SUPPLIED RECORDS Start Marker

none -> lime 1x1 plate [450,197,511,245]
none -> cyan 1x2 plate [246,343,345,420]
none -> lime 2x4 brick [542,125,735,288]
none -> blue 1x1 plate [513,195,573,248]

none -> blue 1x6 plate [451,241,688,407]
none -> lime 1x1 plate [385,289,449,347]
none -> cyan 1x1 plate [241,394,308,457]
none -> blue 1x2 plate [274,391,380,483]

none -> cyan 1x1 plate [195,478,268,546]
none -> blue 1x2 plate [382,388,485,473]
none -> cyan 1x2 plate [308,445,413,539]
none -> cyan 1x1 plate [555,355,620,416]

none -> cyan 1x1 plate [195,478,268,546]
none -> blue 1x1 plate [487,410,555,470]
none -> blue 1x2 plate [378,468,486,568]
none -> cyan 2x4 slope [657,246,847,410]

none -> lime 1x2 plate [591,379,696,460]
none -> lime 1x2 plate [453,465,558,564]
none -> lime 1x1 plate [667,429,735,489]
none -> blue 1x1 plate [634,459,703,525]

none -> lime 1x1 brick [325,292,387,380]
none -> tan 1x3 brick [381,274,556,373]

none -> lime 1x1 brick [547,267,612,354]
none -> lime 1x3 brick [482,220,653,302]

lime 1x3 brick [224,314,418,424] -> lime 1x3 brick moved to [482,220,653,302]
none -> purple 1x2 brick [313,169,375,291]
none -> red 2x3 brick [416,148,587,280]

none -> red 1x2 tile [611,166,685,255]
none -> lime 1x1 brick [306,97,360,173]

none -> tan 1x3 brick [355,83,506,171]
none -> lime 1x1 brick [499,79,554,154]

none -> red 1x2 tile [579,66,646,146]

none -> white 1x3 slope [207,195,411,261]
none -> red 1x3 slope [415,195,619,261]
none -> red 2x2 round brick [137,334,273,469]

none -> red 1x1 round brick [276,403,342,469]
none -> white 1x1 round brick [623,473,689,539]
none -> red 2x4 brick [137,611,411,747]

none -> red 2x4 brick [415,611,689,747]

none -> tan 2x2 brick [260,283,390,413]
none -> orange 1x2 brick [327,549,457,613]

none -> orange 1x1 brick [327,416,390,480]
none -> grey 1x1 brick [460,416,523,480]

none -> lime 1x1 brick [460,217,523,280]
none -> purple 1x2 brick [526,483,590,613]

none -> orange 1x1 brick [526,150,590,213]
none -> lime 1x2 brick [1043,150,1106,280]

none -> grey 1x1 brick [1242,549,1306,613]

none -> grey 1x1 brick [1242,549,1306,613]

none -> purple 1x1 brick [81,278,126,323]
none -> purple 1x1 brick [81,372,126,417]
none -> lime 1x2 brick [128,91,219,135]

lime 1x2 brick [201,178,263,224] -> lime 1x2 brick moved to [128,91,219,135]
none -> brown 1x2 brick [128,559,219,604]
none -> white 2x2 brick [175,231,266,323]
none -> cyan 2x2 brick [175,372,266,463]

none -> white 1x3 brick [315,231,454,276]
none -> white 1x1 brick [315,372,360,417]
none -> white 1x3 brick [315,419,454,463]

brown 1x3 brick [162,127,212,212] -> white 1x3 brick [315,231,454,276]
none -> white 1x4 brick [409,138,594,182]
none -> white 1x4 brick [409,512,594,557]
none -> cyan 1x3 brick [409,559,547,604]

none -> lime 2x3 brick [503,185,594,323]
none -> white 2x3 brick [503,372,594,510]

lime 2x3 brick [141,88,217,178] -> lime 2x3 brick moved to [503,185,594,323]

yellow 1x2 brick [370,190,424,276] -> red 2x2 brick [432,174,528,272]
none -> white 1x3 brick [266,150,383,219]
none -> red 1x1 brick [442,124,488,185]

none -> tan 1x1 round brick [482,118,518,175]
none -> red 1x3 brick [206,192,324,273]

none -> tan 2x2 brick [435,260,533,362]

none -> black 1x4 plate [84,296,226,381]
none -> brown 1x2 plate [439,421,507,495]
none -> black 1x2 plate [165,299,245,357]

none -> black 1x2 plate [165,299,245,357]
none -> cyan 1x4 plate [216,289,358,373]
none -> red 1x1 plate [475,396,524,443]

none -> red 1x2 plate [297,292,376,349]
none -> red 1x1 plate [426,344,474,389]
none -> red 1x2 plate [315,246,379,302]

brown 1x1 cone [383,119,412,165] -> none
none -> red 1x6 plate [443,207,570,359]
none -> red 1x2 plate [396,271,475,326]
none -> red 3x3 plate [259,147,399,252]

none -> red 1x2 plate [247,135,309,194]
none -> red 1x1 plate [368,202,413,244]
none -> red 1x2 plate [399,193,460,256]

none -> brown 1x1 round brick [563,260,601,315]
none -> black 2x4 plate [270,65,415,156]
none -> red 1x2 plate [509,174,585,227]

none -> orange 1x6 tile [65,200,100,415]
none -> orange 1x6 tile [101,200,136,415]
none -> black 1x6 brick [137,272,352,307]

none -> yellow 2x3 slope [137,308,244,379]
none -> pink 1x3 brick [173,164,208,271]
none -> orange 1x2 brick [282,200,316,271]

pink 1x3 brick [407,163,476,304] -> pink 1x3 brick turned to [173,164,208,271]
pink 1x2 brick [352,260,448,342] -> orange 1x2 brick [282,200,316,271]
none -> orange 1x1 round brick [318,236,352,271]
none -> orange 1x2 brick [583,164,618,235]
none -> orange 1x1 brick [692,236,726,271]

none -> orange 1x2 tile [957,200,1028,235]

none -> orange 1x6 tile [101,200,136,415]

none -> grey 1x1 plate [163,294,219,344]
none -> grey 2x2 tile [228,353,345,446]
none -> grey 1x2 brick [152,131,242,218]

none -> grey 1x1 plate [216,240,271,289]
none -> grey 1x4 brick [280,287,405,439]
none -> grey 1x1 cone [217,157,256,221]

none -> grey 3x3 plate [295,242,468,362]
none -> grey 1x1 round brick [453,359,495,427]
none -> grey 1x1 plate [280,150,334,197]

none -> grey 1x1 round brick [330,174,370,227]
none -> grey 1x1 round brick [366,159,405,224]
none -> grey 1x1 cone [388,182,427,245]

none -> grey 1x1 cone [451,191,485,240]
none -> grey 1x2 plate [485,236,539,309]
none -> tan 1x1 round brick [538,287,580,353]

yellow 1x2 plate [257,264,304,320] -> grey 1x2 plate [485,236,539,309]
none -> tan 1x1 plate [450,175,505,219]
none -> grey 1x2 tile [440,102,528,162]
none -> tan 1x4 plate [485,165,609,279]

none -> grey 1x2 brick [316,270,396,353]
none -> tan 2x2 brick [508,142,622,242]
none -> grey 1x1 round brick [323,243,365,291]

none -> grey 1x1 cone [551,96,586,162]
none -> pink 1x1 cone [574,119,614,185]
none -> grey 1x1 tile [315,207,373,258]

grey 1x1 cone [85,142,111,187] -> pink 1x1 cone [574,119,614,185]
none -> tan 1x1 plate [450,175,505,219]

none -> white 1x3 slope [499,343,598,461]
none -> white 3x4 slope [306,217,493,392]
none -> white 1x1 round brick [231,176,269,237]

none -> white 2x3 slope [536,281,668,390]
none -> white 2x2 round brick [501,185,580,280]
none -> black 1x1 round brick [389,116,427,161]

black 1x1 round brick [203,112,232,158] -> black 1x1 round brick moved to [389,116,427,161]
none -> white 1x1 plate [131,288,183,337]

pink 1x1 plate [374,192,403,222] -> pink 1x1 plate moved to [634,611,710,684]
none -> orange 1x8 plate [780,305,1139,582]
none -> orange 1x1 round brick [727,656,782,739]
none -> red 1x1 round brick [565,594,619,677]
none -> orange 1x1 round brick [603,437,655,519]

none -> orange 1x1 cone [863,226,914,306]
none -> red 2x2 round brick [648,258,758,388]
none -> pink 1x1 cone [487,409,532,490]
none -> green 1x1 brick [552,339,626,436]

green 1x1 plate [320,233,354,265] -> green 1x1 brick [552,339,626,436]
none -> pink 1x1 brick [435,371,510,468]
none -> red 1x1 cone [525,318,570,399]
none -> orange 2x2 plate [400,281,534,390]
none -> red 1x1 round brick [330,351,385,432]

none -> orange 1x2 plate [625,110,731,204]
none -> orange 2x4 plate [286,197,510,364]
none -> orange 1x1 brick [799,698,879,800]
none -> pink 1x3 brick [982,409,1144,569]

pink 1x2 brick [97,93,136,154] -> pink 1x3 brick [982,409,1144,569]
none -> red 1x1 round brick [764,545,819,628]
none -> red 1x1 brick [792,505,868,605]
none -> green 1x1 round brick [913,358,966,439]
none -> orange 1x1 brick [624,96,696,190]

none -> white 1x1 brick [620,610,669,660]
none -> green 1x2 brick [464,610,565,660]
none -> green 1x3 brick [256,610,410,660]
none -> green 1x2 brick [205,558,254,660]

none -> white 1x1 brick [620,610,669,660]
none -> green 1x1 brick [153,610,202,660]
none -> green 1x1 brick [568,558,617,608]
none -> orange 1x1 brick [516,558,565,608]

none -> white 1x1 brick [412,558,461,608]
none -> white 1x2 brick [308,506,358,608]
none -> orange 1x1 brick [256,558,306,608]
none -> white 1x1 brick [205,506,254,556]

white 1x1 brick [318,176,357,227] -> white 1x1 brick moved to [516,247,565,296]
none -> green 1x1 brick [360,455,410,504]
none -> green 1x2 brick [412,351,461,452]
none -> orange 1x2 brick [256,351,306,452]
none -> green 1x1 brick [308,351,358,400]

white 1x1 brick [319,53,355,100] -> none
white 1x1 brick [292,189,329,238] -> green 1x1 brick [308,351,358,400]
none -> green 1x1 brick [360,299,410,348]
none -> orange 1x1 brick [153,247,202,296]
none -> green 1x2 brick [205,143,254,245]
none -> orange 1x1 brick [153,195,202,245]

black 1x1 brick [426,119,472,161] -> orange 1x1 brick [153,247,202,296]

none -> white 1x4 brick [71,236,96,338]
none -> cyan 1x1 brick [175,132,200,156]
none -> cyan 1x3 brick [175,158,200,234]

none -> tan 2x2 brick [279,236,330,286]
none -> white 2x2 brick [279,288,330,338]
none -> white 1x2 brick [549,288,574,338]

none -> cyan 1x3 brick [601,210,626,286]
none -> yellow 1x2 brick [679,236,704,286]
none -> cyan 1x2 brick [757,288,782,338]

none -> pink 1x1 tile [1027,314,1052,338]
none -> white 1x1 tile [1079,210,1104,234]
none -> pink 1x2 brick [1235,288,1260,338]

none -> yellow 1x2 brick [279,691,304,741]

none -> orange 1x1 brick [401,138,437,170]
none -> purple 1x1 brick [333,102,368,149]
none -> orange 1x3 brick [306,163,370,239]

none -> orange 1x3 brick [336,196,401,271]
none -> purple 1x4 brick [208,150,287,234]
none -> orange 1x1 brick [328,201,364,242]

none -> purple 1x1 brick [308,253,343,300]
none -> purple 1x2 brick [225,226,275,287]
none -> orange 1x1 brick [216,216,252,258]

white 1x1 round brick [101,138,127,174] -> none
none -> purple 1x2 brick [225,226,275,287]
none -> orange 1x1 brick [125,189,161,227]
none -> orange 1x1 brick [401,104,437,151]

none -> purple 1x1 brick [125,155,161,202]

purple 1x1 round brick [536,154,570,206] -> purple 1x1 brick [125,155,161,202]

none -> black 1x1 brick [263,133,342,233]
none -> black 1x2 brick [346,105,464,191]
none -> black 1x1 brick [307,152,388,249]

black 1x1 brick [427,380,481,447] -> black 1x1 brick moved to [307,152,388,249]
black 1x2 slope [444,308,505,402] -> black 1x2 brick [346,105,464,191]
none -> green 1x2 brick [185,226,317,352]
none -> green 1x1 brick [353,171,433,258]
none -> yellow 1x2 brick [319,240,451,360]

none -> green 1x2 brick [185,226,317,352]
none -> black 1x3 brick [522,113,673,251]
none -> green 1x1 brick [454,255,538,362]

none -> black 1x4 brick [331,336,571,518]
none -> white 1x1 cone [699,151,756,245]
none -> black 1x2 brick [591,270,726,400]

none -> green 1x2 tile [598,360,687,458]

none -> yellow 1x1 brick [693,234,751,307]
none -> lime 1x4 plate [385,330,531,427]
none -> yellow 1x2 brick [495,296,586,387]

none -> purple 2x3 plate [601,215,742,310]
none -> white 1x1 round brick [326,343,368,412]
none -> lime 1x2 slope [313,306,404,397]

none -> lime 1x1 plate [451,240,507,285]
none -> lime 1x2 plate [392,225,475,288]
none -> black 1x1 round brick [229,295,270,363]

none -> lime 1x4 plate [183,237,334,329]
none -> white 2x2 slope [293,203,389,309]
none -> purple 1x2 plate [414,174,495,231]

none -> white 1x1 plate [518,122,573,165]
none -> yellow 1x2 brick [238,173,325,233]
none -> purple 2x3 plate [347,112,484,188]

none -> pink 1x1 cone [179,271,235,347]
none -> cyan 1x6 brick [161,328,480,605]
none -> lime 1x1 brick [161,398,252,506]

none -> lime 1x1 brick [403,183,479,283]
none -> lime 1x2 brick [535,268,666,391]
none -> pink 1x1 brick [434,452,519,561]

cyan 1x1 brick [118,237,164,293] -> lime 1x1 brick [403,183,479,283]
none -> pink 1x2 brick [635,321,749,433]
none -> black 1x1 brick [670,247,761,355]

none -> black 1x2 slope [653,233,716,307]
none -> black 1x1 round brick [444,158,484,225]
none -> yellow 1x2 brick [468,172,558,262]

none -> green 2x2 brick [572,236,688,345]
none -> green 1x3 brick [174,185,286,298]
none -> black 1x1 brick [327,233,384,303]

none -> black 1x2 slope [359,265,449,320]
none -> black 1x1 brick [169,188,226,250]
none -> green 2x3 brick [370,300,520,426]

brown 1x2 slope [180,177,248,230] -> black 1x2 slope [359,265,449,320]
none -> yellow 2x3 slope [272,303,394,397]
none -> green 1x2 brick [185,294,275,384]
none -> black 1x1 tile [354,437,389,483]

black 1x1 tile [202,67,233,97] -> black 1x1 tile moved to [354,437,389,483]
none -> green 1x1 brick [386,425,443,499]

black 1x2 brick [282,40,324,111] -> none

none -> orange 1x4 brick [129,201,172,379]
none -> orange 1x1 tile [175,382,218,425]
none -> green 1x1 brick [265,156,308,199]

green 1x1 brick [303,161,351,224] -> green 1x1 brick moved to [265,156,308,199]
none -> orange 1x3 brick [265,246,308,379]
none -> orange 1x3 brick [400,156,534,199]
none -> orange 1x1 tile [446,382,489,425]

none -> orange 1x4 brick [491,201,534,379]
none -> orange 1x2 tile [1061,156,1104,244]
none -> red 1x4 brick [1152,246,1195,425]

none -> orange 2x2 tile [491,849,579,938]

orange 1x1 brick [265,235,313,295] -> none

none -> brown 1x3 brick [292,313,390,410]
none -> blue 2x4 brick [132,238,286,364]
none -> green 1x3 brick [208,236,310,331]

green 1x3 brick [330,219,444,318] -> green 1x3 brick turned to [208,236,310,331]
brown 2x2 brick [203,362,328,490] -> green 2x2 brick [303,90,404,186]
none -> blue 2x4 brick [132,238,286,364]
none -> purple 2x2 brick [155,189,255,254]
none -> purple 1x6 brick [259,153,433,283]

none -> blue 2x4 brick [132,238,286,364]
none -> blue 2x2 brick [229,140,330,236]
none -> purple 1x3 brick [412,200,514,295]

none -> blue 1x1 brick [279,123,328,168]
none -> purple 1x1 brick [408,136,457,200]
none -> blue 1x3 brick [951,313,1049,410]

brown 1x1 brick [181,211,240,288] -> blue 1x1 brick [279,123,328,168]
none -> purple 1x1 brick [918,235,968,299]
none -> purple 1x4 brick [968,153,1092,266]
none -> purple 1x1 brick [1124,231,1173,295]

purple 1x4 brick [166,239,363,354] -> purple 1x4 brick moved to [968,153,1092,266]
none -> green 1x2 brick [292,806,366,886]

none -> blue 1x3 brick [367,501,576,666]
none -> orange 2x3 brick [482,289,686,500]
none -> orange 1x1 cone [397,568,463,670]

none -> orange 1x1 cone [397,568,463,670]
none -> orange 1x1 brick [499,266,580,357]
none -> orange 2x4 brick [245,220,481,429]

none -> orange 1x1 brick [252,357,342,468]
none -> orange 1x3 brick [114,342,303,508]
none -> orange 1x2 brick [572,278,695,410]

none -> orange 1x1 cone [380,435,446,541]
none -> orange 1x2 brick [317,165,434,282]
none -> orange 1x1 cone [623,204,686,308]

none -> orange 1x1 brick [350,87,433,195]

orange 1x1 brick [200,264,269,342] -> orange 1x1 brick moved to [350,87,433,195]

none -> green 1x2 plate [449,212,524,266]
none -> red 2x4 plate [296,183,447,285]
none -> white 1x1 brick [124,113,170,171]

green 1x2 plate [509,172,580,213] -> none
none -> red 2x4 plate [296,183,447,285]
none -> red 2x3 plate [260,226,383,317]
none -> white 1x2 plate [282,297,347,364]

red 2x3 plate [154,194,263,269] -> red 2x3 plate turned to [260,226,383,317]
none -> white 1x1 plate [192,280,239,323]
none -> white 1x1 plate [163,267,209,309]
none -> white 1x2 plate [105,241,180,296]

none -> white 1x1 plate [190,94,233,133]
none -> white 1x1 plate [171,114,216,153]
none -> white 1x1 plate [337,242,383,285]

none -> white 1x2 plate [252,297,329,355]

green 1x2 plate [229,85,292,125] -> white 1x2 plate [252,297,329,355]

SUPPLIED RECORDS End Marker

→ WORK INSTRUCTIONS: In the listing above, transcribe exactly everything from the line containing "none -> white 3x4 slope [306,217,493,392]" down to the line containing "none -> green 1x3 brick [256,610,410,660]", including both and nothing more.

→ RESPONSE TO THIS TASK:
none -> white 3x4 slope [306,217,493,392]
none -> white 1x1 round brick [231,176,269,237]

none -> white 2x3 slope [536,281,668,390]
none -> white 2x2 round brick [501,185,580,280]
none -> black 1x1 round brick [389,116,427,161]

black 1x1 round brick [203,112,232,158] -> black 1x1 round brick moved to [389,116,427,161]
none -> white 1x1 plate [131,288,183,337]

pink 1x1 plate [374,192,403,222] -> pink 1x1 plate moved to [634,611,710,684]
none -> orange 1x8 plate [780,305,1139,582]
none -> orange 1x1 round brick [727,656,782,739]
none -> red 1x1 round brick [565,594,619,677]
none -> orange 1x1 round brick [603,437,655,519]

none -> orange 1x1 cone [863,226,914,306]
none -> red 2x2 round brick [648,258,758,388]
none -> pink 1x1 cone [487,409,532,490]
none -> green 1x1 brick [552,339,626,436]

green 1x1 plate [320,233,354,265] -> green 1x1 brick [552,339,626,436]
none -> pink 1x1 brick [435,371,510,468]
none -> red 1x1 cone [525,318,570,399]
none -> orange 2x2 plate [400,281,534,390]
none -> red 1x1 round brick [330,351,385,432]

none -> orange 1x2 plate [625,110,731,204]
none -> orange 2x4 plate [286,197,510,364]
none -> orange 1x1 brick [799,698,879,800]
none -> pink 1x3 brick [982,409,1144,569]

pink 1x2 brick [97,93,136,154] -> pink 1x3 brick [982,409,1144,569]
none -> red 1x1 round brick [764,545,819,628]
none -> red 1x1 brick [792,505,868,605]
none -> green 1x1 round brick [913,358,966,439]
none -> orange 1x1 brick [624,96,696,190]

none -> white 1x1 brick [620,610,669,660]
none -> green 1x2 brick [464,610,565,660]
none -> green 1x3 brick [256,610,410,660]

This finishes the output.